WORK TASK
Show, from the entries below, every line in which "brown" appears.

======== DATASET EXCERPTS

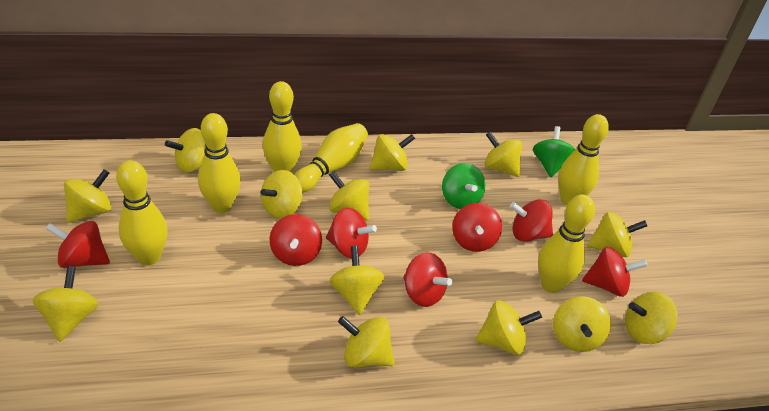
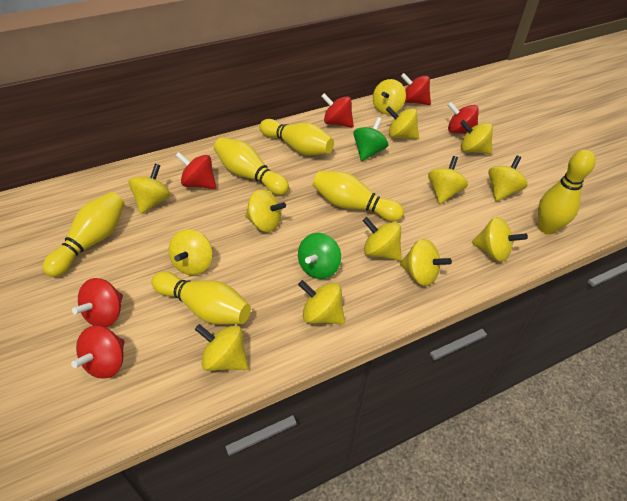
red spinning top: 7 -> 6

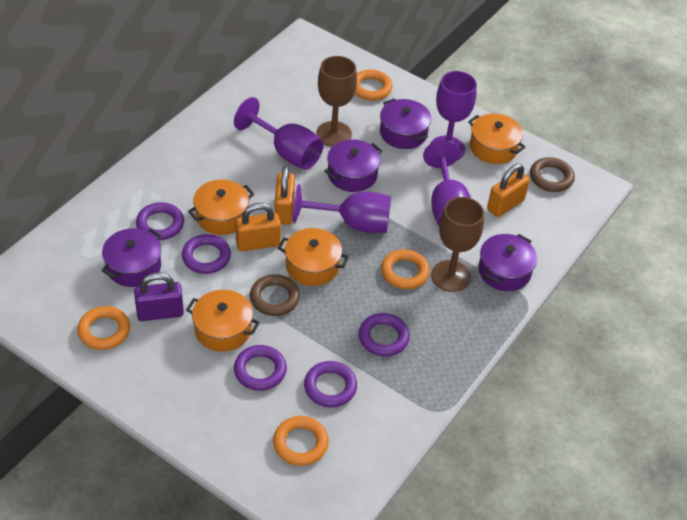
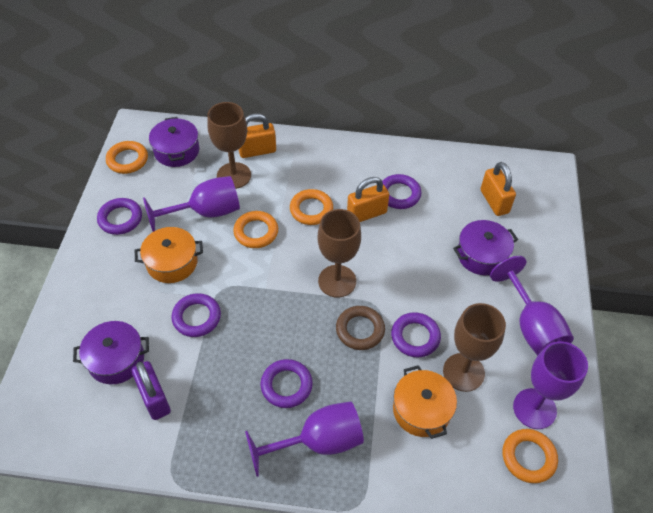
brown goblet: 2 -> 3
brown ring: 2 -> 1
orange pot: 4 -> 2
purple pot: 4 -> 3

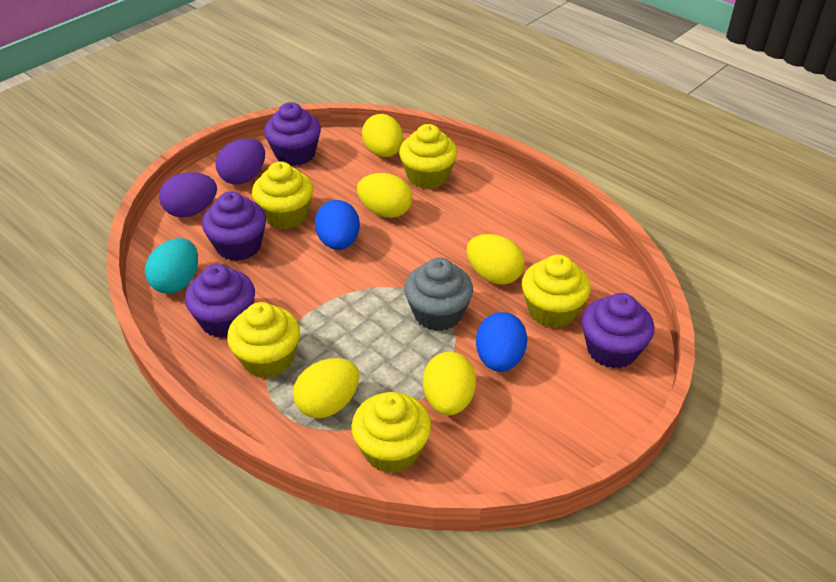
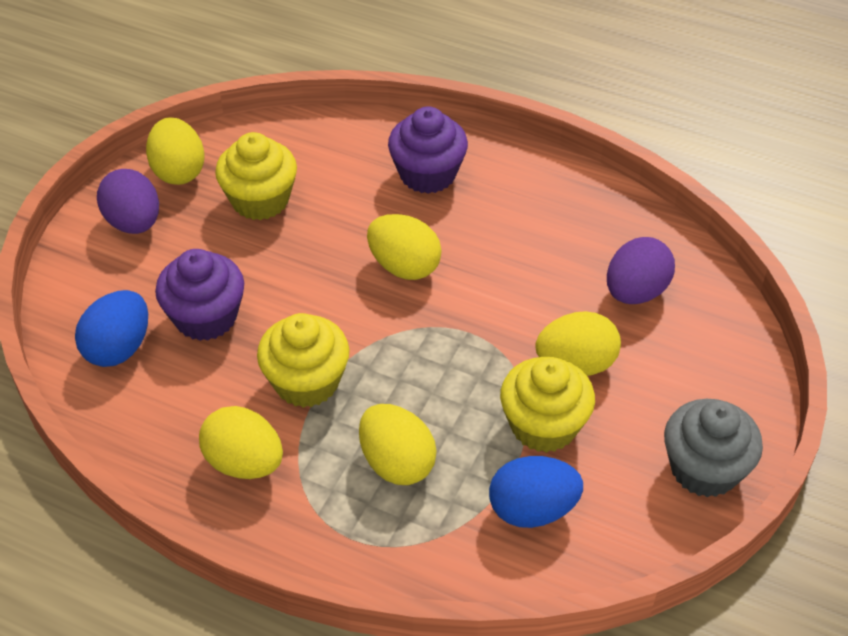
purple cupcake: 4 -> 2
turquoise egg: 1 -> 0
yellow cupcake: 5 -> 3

================
======== DATASET EXCERPTS

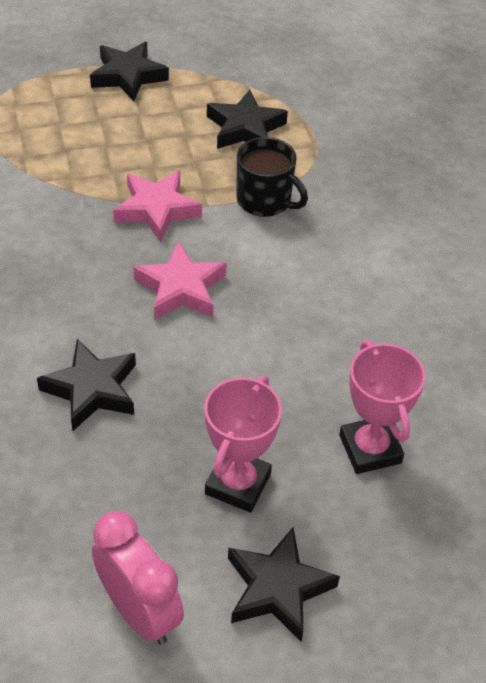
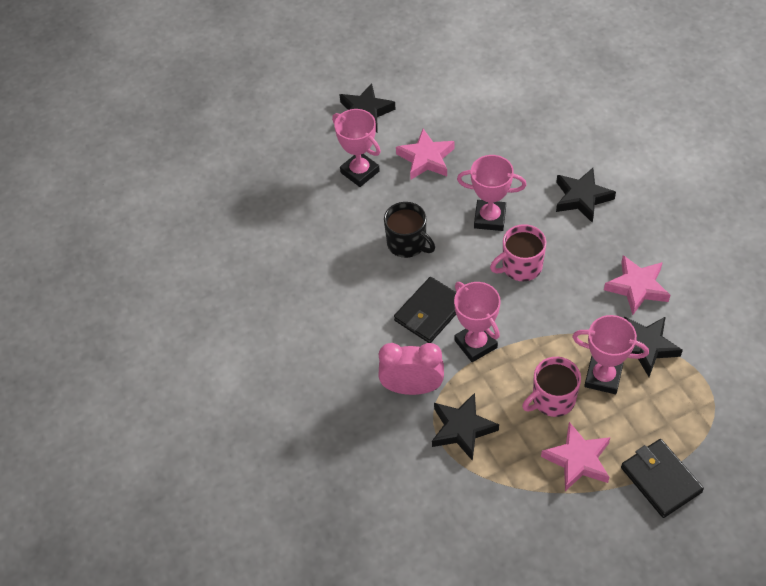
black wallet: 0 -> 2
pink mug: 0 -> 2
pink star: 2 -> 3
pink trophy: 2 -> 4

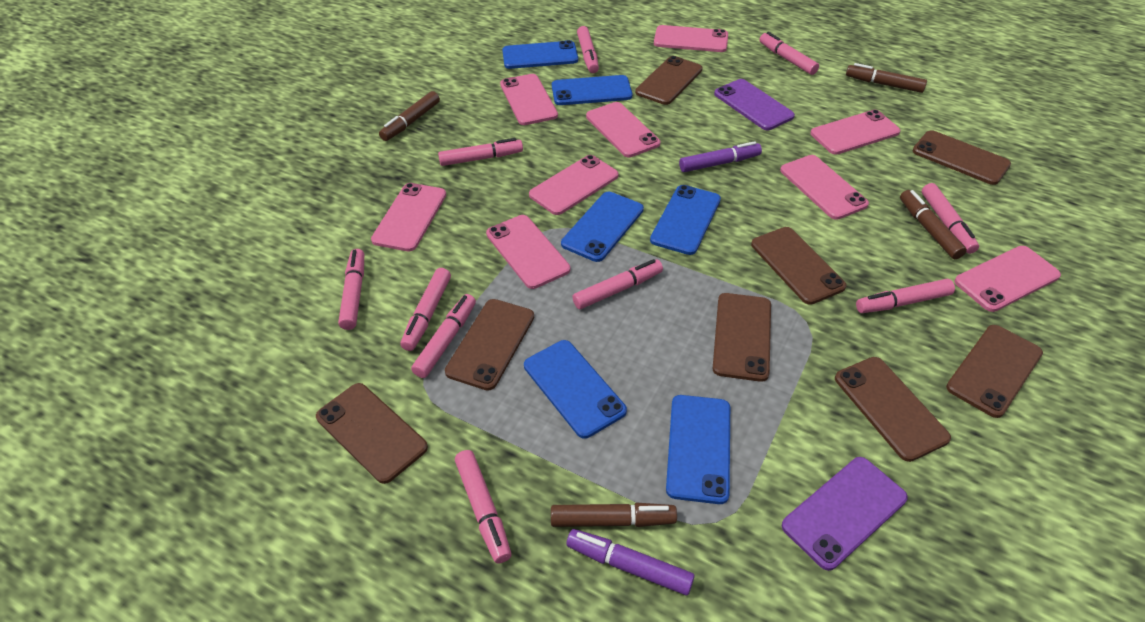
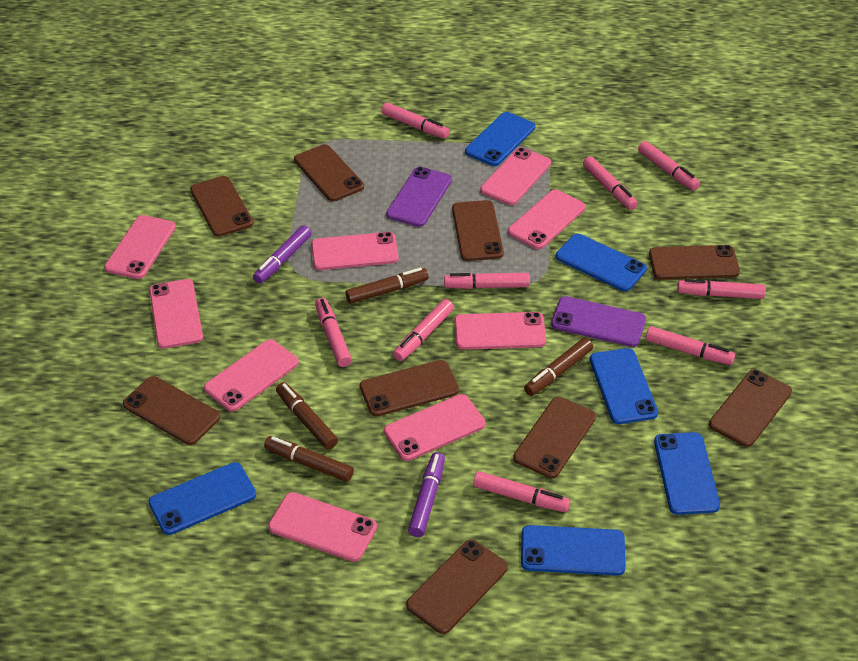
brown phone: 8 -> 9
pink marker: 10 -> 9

================

RESPONSE
brown goblet: 2 -> 3
brown ring: 2 -> 1
brown phone: 8 -> 9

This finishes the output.